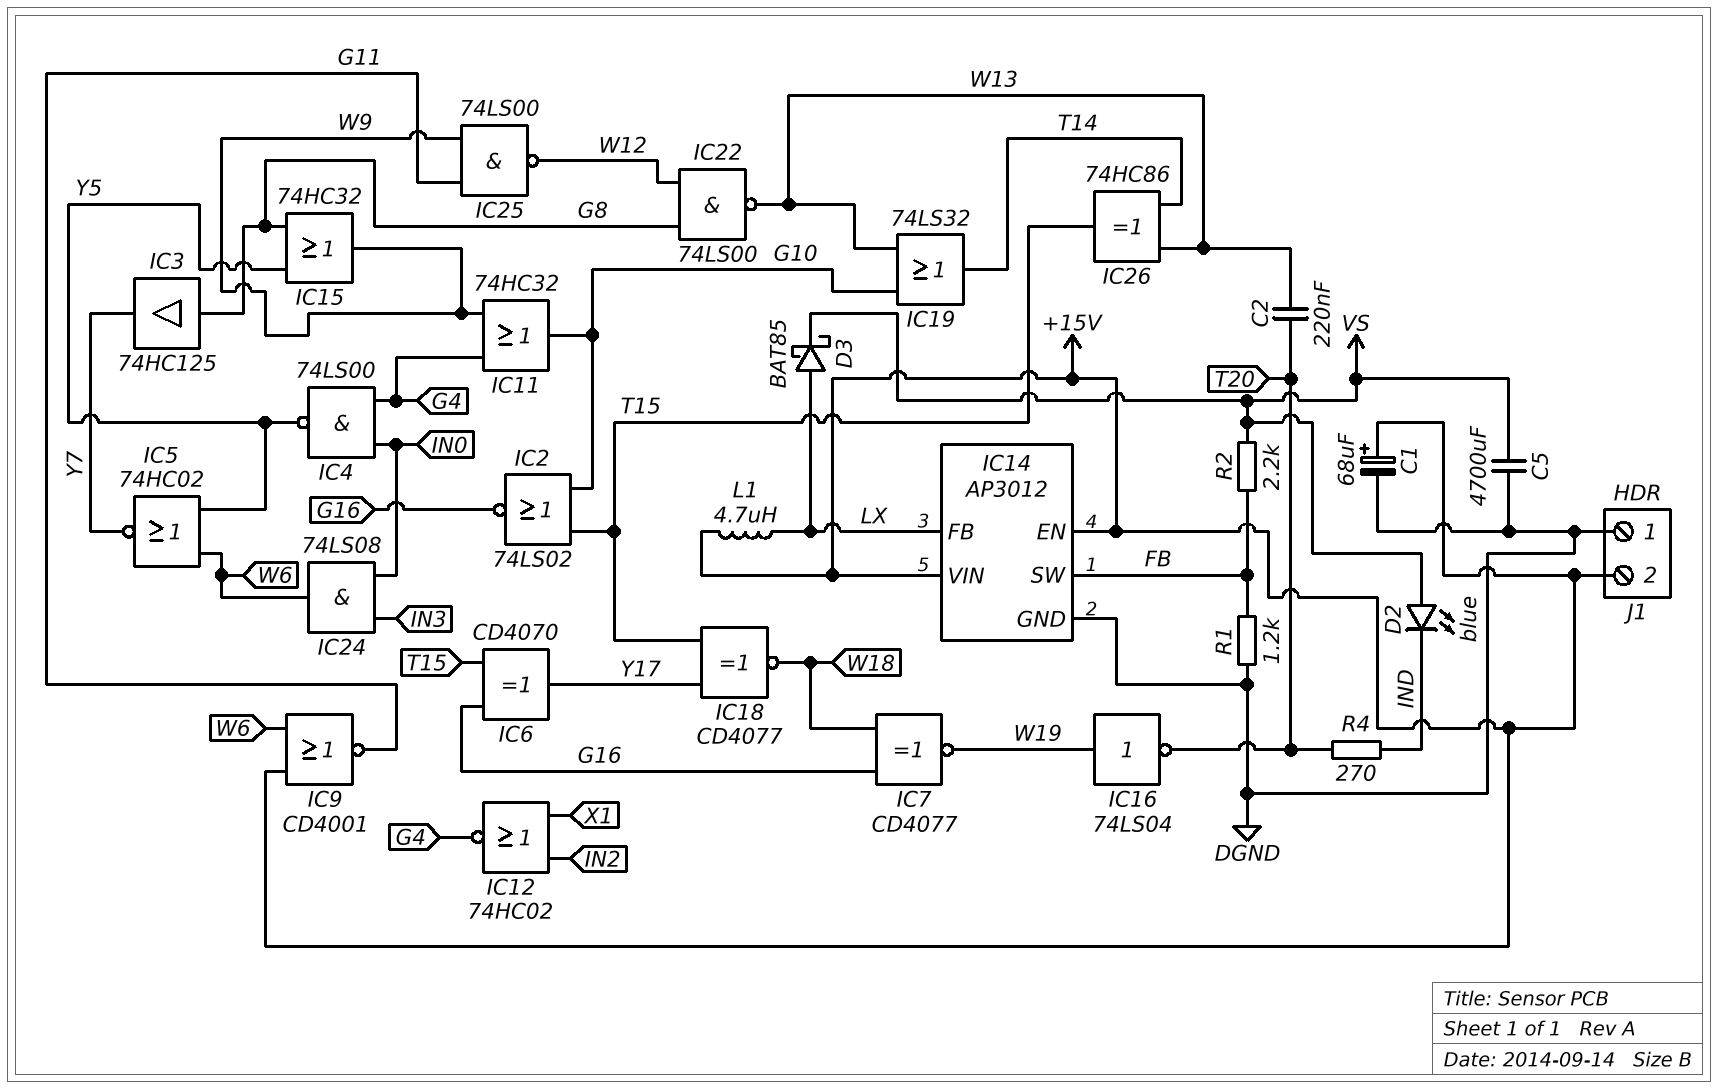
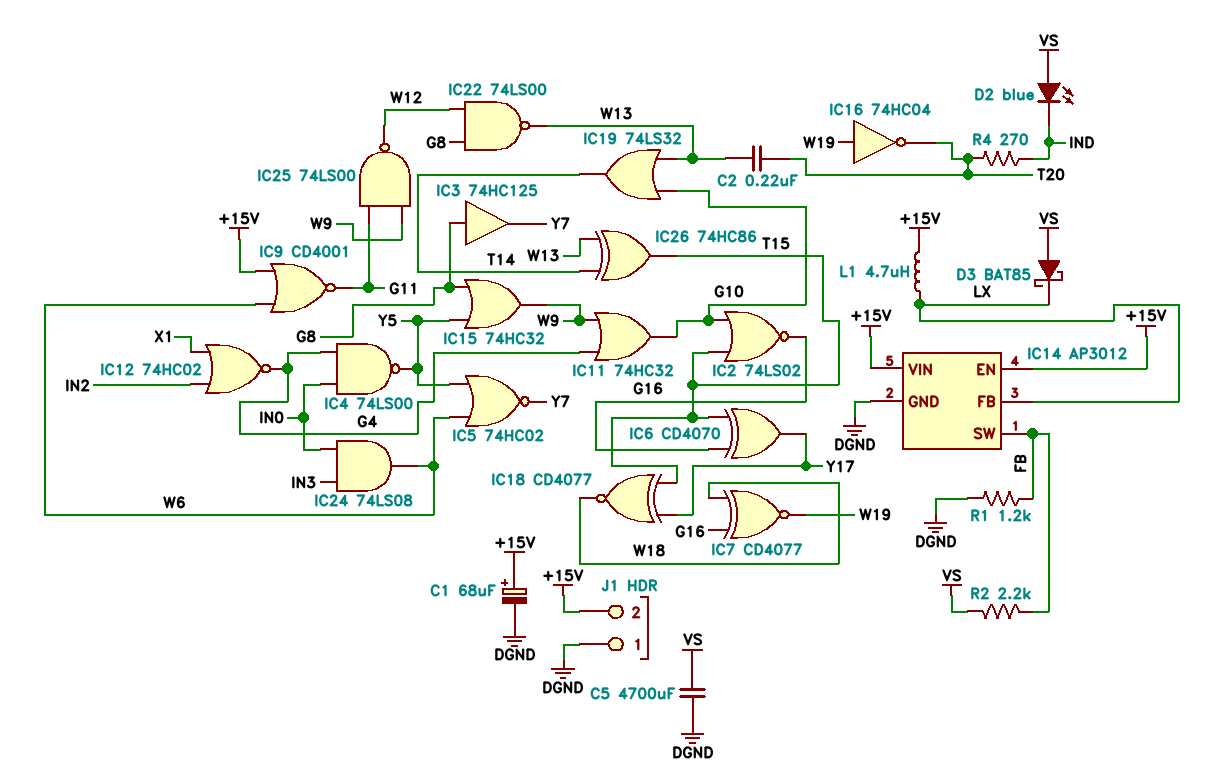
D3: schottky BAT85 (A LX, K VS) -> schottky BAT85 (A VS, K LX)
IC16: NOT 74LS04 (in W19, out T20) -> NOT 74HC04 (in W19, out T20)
::::::::
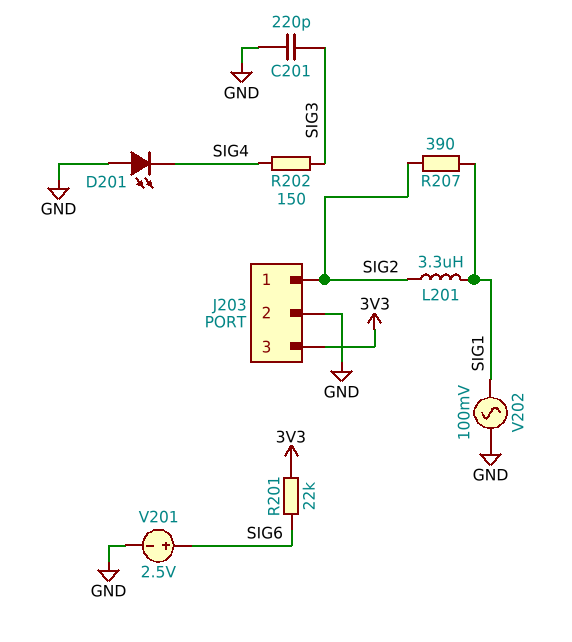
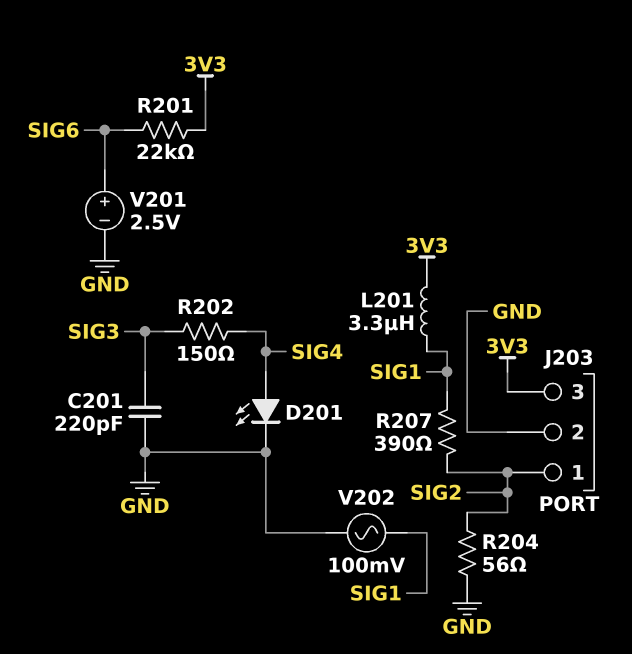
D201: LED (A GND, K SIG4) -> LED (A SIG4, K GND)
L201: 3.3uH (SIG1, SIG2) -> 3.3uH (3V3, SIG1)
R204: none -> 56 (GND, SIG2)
::::::::
About this task:
Your answer must consist solely of the lines above between the line holding "D201: LED (A" and the line holding "R204: none -> 56 (GND, SIG2)", inclusive, copied exactly.

Output of the task:
D201: LED (A GND, K SIG4) -> LED (A SIG4, K GND)
L201: 3.3uH (SIG1, SIG2) -> 3.3uH (3V3, SIG1)
R204: none -> 56 (GND, SIG2)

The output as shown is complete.